§ **AIM OF THE TASK**
Rewrite the stretch from the start of the entries through the line that contains "center [930, 974].", replacing "page" with "screen" and changing nothing else. Leave the pictures out of your answer.

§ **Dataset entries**
########################################

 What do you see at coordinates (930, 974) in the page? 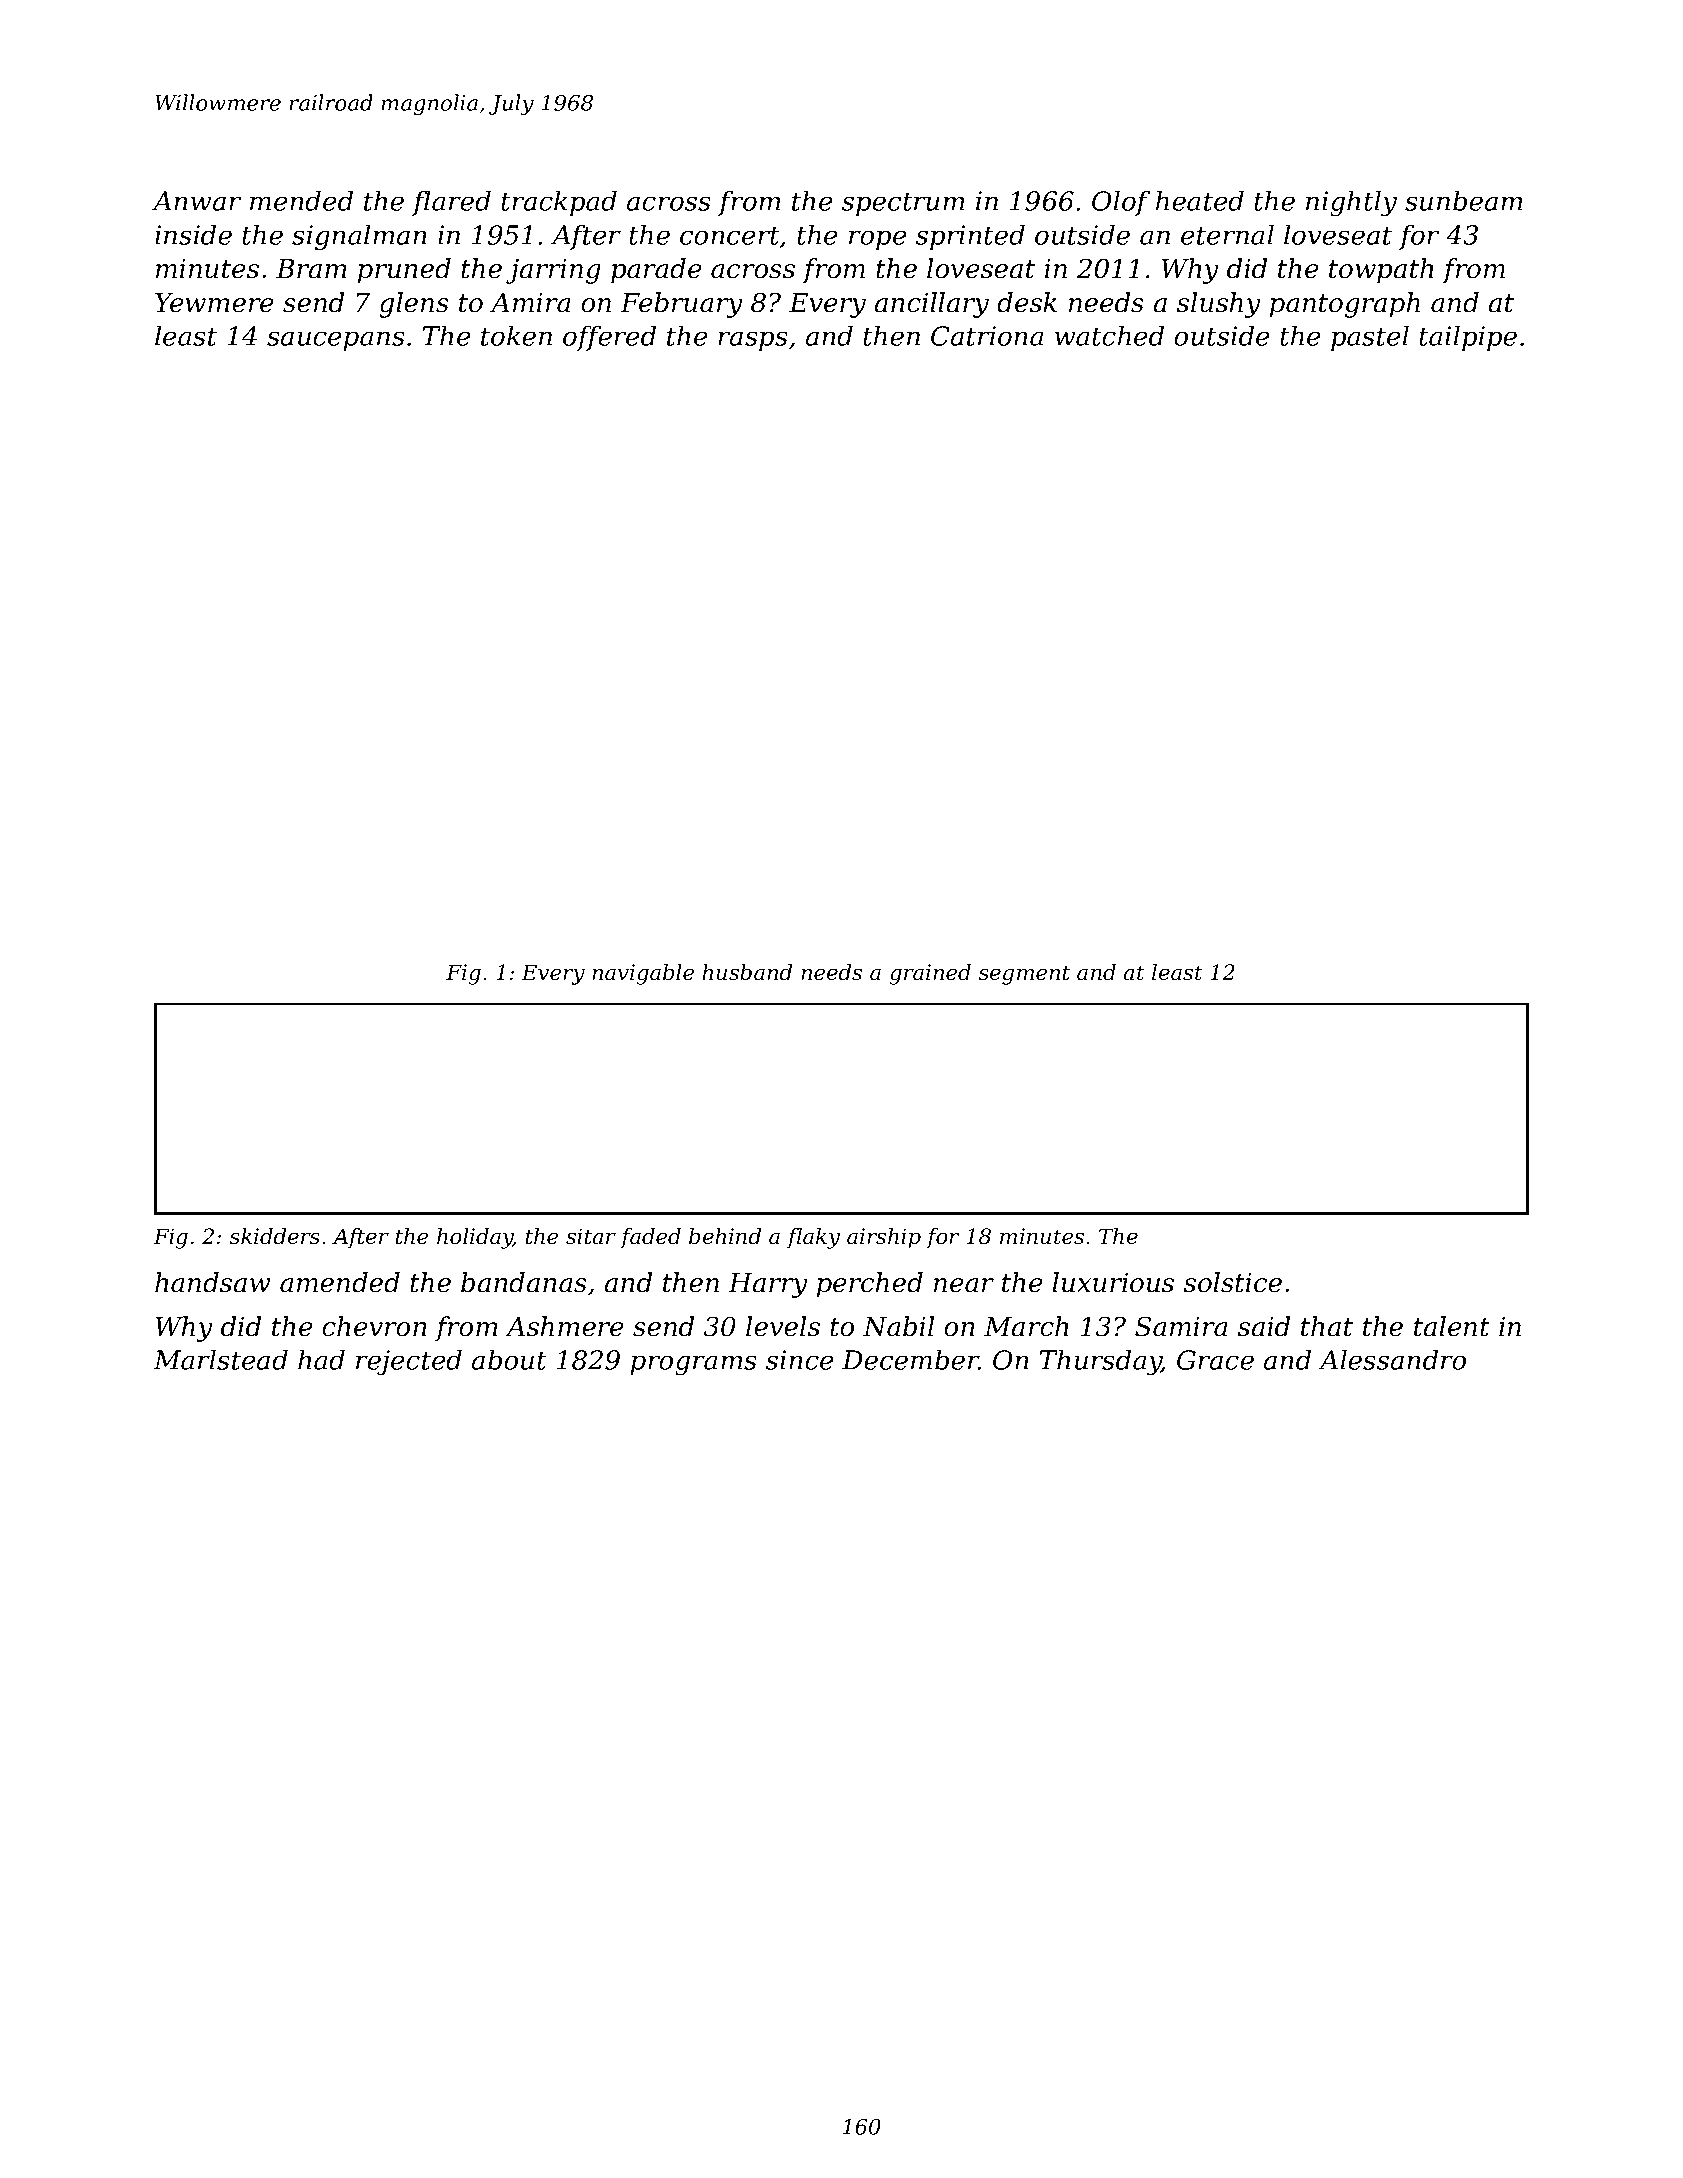
I see `grained` at bounding box center [930, 974].
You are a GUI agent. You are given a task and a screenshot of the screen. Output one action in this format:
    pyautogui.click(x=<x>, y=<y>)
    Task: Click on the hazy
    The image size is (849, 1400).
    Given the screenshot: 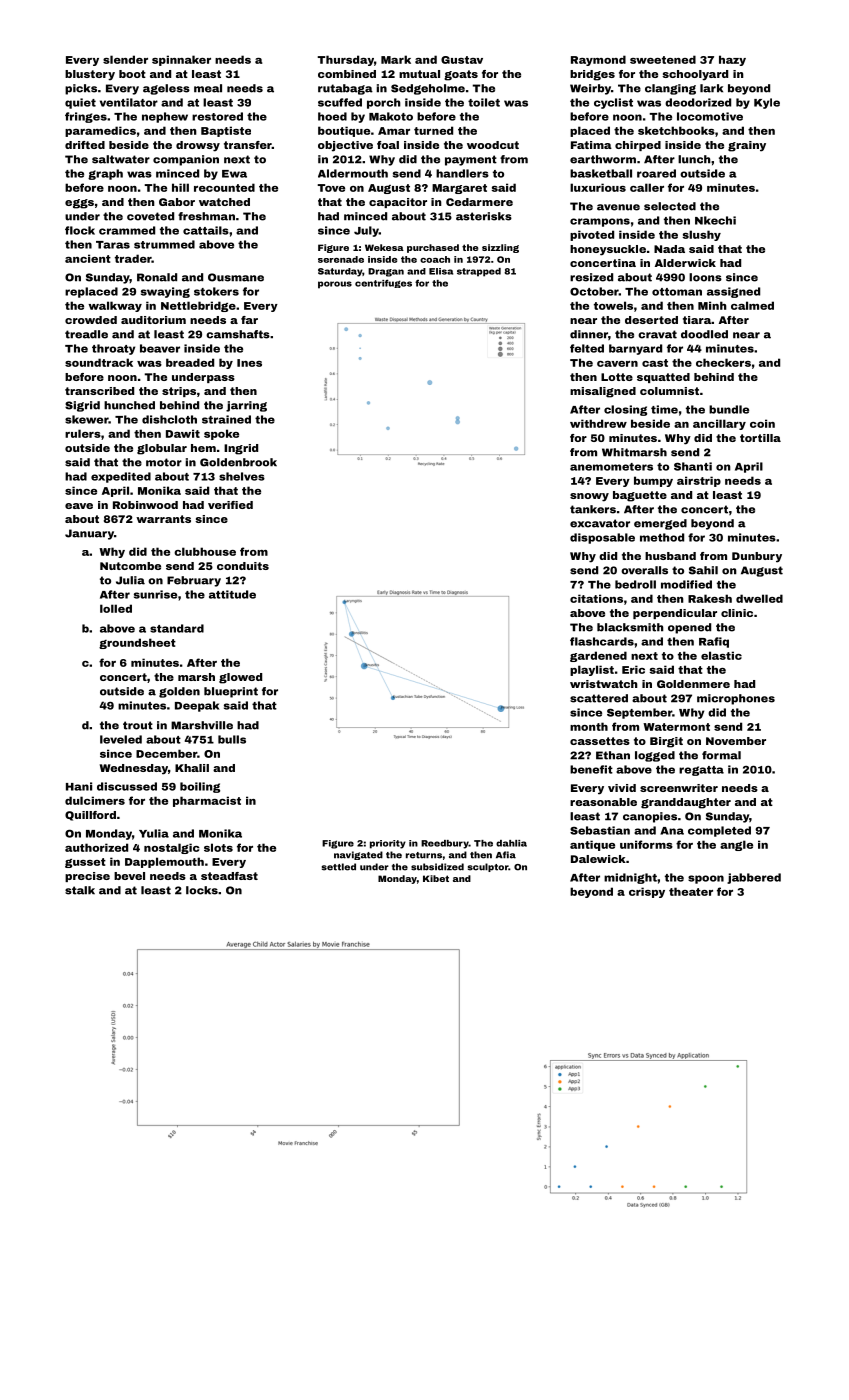 What is the action you would take?
    pyautogui.click(x=732, y=60)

########################################

§ **FINISHED ANSWER**
 What do you see at coordinates (930, 974) in the screen? 
I see `grained` at bounding box center [930, 974].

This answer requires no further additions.